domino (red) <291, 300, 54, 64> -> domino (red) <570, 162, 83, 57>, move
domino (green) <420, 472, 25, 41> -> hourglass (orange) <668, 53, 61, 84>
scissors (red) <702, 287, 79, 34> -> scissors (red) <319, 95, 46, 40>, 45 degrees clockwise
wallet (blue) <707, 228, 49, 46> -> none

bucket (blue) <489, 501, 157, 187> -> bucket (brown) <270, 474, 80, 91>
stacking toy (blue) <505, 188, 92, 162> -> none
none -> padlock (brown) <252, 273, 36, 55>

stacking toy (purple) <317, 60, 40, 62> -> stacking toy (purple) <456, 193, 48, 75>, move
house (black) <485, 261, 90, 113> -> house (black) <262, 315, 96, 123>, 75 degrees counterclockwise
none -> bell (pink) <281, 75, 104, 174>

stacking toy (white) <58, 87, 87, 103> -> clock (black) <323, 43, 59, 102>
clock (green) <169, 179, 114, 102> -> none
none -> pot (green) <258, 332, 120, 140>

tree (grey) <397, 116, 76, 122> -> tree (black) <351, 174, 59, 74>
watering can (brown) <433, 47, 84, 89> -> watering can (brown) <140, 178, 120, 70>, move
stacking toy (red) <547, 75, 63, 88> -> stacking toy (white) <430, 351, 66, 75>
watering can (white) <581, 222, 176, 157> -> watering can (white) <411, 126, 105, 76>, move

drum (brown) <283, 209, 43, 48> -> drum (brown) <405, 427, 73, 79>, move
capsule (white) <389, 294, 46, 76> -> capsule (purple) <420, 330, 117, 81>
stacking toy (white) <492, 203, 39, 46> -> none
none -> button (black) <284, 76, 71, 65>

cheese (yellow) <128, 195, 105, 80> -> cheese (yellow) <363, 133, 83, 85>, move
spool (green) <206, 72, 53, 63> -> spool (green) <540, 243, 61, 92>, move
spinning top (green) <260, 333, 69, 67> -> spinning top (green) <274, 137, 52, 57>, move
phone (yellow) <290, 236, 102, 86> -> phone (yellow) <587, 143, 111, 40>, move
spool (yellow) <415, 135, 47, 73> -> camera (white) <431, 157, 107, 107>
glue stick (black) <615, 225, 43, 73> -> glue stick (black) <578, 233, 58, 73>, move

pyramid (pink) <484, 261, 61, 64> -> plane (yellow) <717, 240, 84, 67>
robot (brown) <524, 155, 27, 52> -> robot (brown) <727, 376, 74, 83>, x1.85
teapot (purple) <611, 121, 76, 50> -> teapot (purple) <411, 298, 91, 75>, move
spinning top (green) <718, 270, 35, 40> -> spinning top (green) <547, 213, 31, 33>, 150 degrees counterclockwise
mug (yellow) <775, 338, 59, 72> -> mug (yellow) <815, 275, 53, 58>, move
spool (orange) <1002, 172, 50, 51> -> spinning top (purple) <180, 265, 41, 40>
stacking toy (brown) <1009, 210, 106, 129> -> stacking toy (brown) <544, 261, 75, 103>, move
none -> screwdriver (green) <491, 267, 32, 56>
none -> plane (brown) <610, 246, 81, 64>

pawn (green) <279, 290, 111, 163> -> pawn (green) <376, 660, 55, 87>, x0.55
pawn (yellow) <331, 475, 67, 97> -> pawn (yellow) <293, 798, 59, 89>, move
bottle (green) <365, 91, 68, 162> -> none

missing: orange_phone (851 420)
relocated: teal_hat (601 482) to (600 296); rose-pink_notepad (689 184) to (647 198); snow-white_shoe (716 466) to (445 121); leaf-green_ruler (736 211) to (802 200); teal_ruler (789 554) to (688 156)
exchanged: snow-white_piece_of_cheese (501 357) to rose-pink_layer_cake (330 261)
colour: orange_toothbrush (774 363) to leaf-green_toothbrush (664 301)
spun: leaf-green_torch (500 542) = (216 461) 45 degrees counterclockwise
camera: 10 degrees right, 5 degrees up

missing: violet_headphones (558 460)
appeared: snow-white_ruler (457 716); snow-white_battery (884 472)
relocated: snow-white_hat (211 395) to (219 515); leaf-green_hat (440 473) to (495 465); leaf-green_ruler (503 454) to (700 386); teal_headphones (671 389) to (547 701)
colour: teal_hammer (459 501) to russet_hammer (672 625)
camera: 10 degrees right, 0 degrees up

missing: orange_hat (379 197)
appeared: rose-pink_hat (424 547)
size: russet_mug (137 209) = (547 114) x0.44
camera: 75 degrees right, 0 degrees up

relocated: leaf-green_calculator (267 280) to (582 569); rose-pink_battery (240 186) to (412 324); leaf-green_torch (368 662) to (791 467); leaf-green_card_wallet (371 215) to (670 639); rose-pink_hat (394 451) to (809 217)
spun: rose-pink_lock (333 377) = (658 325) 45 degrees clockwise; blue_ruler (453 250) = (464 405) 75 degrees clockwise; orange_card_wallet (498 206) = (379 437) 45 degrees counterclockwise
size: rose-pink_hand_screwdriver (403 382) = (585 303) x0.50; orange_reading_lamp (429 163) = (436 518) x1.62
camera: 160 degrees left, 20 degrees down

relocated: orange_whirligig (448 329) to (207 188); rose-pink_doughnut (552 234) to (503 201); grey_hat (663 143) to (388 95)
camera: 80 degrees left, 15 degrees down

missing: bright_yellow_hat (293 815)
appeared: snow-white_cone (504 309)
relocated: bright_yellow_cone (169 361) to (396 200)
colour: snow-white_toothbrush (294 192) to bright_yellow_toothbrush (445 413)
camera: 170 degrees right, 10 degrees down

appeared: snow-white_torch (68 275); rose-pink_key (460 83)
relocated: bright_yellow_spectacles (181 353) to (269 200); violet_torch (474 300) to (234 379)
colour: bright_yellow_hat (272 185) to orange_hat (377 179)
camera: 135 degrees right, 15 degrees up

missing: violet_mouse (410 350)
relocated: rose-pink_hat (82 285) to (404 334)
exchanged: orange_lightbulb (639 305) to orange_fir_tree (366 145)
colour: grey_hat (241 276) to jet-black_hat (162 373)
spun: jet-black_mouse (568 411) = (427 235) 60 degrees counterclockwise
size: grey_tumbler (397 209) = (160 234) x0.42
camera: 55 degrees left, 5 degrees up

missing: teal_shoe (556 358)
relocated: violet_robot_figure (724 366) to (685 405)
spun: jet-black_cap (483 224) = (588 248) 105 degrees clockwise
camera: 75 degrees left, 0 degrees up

__Task goal__:
Which lines in the material above include the string "domino"? Pull them out.

__Result__:
domino (red) <291, 300, 54, 64> -> domino (red) <570, 162, 83, 57>, move
domino (green) <420, 472, 25, 41> -> hourglass (orange) <668, 53, 61, 84>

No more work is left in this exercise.